Data supplied

*** Begin section ***

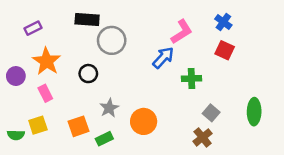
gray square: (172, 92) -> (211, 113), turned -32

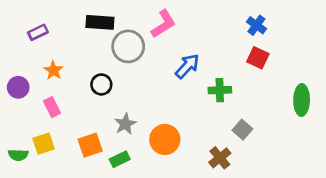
pink L-shape: (182, 32) -> (163, 24), moved
orange star: (47, 61) -> (53, 70), size x0.6
green ellipse: (254, 112) -> (302, 100), moved
brown cross: (203, 137) -> (220, 158), moved

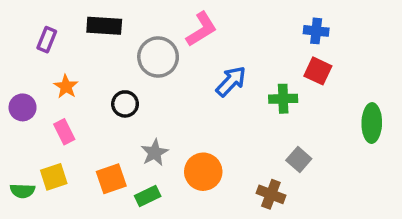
black rectangle: (100, 22) -> (104, 26), moved
blue cross: (256, 25) -> (316, 31), turned -30
purple rectangle: (38, 32) -> (47, 40), turned -42
green cross: (220, 90) -> (283, 99), moved
brown cross: (220, 158) -> (271, 194), turned -30

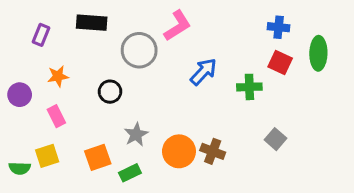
orange star: (66, 87) -> (58, 76), turned 30
green ellipse: (372, 123) -> (318, 53), moved
gray square: (299, 160) -> (275, 139), moved
brown cross: (271, 194) -> (213, 151), moved

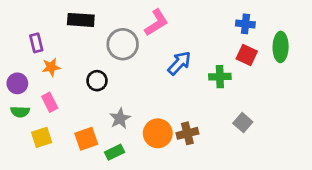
purple rectangle: (41, 35) -> (36, 43), moved, turned -36
brown cross: (213, 151) -> (187, 133), turned -35
green semicircle: (20, 168) -> (20, 112), moved

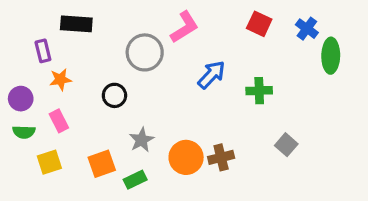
black rectangle: (81, 20) -> (76, 24), moved
blue cross: (245, 24) -> (307, 29), moved, turned 30
red square: (247, 55) -> (259, 24), moved

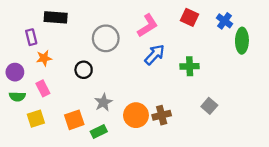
pink L-shape: (184, 27) -> (148, 26), moved

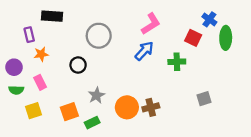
red square: (190, 17) -> (193, 38), moved
pink L-shape: (148, 26) -> (151, 24), moved
gray square: (209, 106) -> (204, 99), moved, turned 32

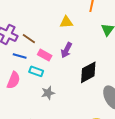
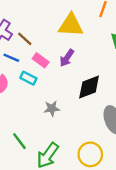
yellow triangle: (66, 22) -> (71, 25), size x1.6
gray star: (48, 93) -> (52, 109), moved

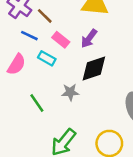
black diamond: (89, 87) -> (94, 69), moved
green line: (19, 141) -> (37, 103), moved

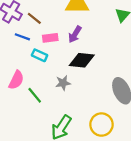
pink rectangle: (61, 40) -> (50, 38), turned -40
pink semicircle: (17, 64) -> (16, 80), moved
black diamond: (94, 69) -> (82, 60), turned 30

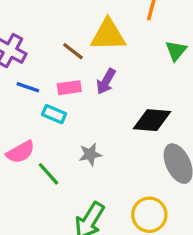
brown line: (34, 18) -> (73, 51), moved
black diamond: (82, 60) -> (152, 120), moved
pink semicircle: (16, 80) -> (20, 152), turned 36

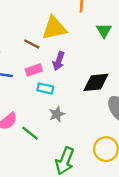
cyan rectangle: (54, 114) -> (45, 88), moved

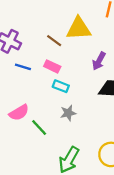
purple arrow: (59, 61) -> (99, 61), moved
pink rectangle: (34, 70) -> (52, 66), turned 35

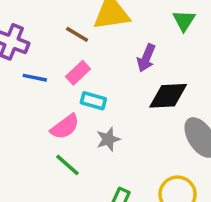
pink rectangle: (52, 66) -> (78, 73), turned -63
pink semicircle: (19, 113) -> (65, 127), moved

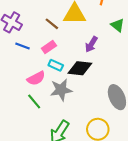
green triangle: (184, 20) -> (117, 25), turned -32
black diamond: (168, 96) -> (80, 68), moved
gray star: (108, 139) -> (61, 90), size x1.5

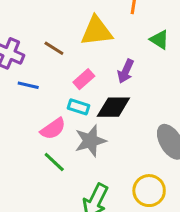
brown line: (52, 24) -> (54, 48), moved
pink rectangle: (49, 47) -> (84, 79), moved

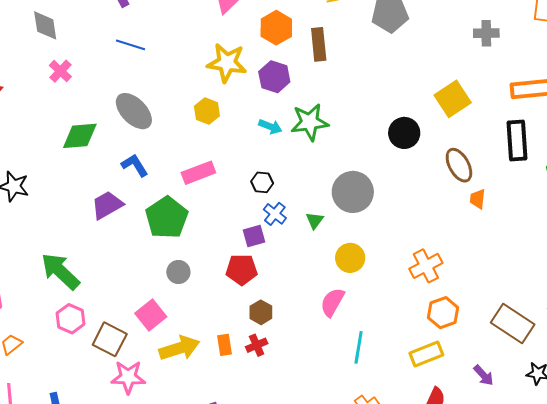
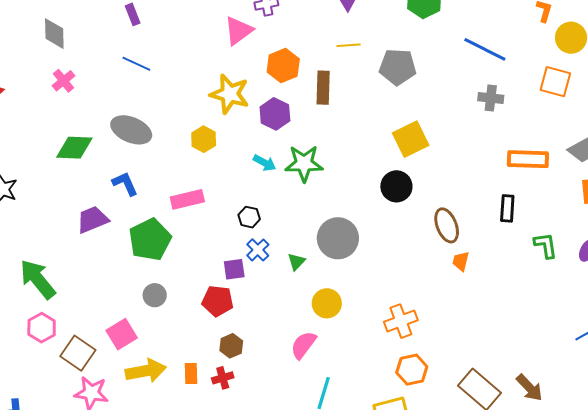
yellow square: (453, 99) -> (411, 139), moved
gray ellipse: (134, 111) -> (131, 130), turned -30
black rectangle: (517, 140) -> (507, 208), size x0.7

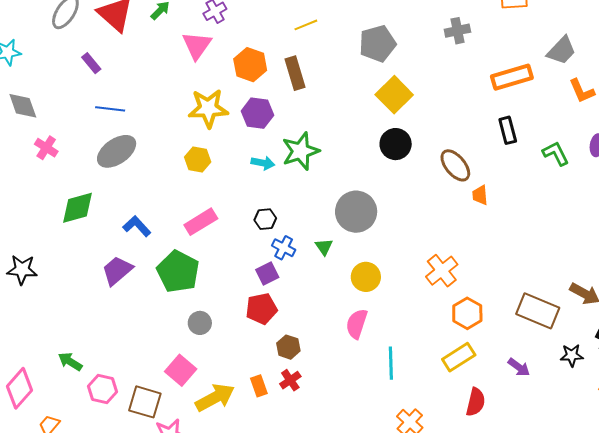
gray pentagon: (398, 67) -> (377, 44), moved
gray ellipse: (131, 130) -> (117, 151), moved, turned -39
green arrow: (38, 279) -> (70, 362), moved, size x0.6

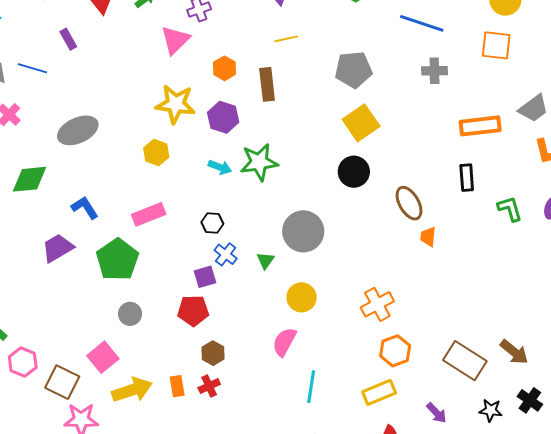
orange hexagon: (250, 65) -> (224, 68), size x0.7
blue line: (110, 109) -> (32, 68), moved

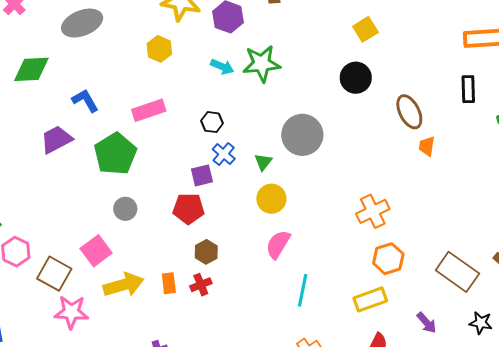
yellow square: (361, 123) -> (365, 29), size x0.7
yellow circle: (302, 297) -> (271, 199), moved

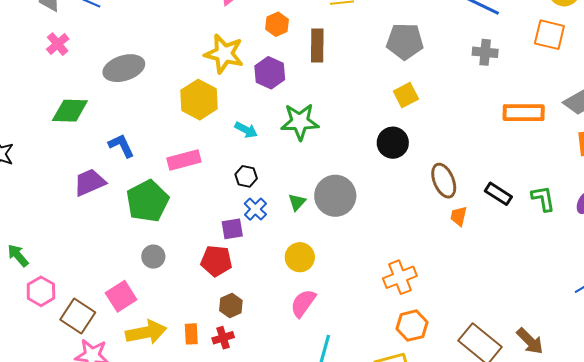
yellow hexagon: (159, 49) -> (199, 100), size x1.5
cyan arrow: (222, 67) -> (246, 130), moved
black rectangle: (468, 89) -> (498, 194), moved, turned -60
green triangle: (263, 162) -> (297, 202), moved

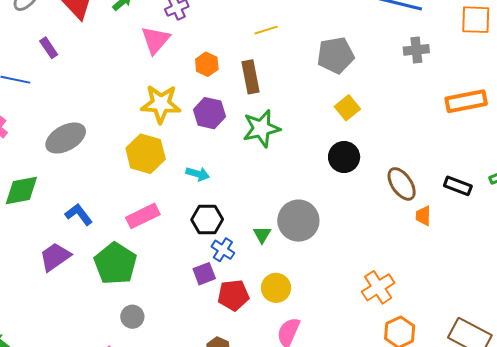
green star: (300, 122) -> (261, 128), moved
black hexagon: (246, 176) -> (207, 219), size x1.4
red pentagon: (216, 261) -> (233, 295), moved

*** End section ***

Work required
From the entries, copy out each line containing the word "rectangle".

Answer area
black rectangle: (100, 22) -> (104, 26), moved
purple rectangle: (38, 32) -> (47, 40), turned -42
purple rectangle: (41, 35) -> (36, 43), moved, turned -36
black rectangle: (81, 20) -> (76, 24), moved
pink rectangle: (61, 40) -> (50, 38), turned -40
cyan rectangle: (54, 114) -> (45, 88), moved
pink rectangle: (34, 70) -> (52, 66), turned 35
pink rectangle: (52, 66) -> (78, 73), turned -63
pink rectangle: (49, 47) -> (84, 79), moved
black rectangle: (517, 140) -> (507, 208), size x0.7
black rectangle: (468, 89) -> (498, 194), moved, turned -60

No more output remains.